** TASK TO CARRY OUT **
Could you reproduce the material below exactly, from the line containing "camera: 115 degrees right, 0 degrees up" through its last line, and leave out everything else?

** DATASET CONTENT **
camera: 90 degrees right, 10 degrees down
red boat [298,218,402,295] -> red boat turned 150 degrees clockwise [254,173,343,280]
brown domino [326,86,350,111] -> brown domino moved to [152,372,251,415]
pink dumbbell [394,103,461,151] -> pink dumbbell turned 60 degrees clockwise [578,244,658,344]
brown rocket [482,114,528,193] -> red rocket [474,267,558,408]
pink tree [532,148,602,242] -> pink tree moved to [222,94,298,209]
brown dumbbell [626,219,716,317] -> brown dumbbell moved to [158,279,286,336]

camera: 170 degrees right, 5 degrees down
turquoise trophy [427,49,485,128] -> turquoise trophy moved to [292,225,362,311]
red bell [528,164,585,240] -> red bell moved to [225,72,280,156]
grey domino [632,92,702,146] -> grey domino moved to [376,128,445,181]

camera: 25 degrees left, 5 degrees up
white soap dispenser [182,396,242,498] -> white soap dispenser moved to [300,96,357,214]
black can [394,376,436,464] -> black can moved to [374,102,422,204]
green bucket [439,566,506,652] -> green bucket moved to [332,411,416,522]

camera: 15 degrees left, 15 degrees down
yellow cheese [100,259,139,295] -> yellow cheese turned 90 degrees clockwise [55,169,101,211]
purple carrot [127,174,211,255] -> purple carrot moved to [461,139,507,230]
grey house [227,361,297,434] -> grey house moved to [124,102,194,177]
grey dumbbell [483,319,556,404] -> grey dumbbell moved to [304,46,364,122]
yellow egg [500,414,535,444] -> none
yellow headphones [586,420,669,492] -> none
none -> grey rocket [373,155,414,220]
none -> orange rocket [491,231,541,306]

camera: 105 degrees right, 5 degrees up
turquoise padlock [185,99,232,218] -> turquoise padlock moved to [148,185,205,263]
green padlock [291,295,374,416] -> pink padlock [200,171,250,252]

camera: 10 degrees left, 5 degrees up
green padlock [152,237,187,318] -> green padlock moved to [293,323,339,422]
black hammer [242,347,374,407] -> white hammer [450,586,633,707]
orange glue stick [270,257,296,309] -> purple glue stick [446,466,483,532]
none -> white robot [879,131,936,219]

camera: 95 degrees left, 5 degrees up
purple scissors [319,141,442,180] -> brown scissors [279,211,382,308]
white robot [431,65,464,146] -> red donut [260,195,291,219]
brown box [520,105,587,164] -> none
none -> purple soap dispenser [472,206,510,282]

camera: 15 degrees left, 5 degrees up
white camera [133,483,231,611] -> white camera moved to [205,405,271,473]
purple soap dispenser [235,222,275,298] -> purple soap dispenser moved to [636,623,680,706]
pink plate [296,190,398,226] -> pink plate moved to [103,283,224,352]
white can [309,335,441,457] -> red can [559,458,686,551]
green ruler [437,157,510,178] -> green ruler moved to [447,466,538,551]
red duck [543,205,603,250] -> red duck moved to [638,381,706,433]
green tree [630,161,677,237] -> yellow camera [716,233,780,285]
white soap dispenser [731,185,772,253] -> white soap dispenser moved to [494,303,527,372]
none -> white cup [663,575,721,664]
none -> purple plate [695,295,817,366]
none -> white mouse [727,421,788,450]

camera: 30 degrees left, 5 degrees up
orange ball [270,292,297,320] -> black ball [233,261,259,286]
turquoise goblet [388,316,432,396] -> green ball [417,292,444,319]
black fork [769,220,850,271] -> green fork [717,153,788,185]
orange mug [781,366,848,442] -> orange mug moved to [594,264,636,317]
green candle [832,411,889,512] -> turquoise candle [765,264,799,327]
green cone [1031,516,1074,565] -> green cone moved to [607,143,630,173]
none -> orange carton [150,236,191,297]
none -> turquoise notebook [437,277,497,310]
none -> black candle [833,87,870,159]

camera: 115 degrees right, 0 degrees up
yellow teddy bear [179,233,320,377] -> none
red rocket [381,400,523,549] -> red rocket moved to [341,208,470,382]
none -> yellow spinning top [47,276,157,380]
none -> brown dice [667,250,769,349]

** WRITTEN SOLUTION **
camera: 115 degrees right, 0 degrees up
yellow teddy bear [179,233,320,377] -> none
red rocket [381,400,523,549] -> red rocket moved to [341,208,470,382]
none -> yellow spinning top [47,276,157,380]
none -> brown dice [667,250,769,349]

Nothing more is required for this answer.